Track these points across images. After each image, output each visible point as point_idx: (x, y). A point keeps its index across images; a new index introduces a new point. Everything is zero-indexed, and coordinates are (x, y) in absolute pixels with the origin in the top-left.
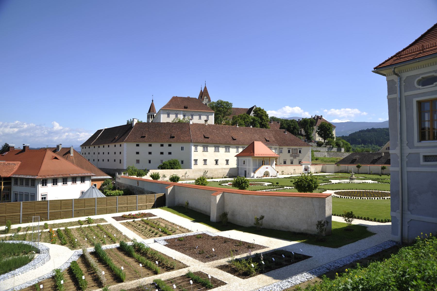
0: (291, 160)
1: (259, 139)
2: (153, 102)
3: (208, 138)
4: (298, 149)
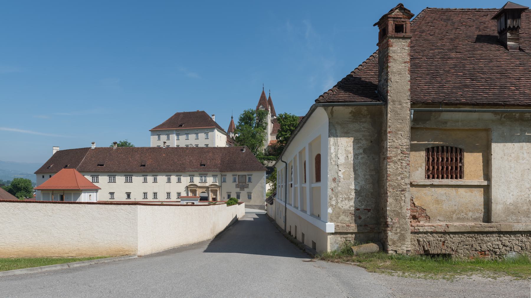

= = = = = = =

## YOUR OBJECTIVE
Reproduce every line of the entries above verbatim, omitting the pictures.

## COMPLETE RESPONSE
Track these points across images. After each image, output each visible point as point_idx: (x, y). A point keeps its index across images; a new index introduces a new point. Everything is zero-indexed, and coordinates are (x, y) in absolute pixels with the origin in the top-left.
0: (291, 160)
1: (259, 139)
2: (153, 102)
3: (208, 138)
4: (298, 149)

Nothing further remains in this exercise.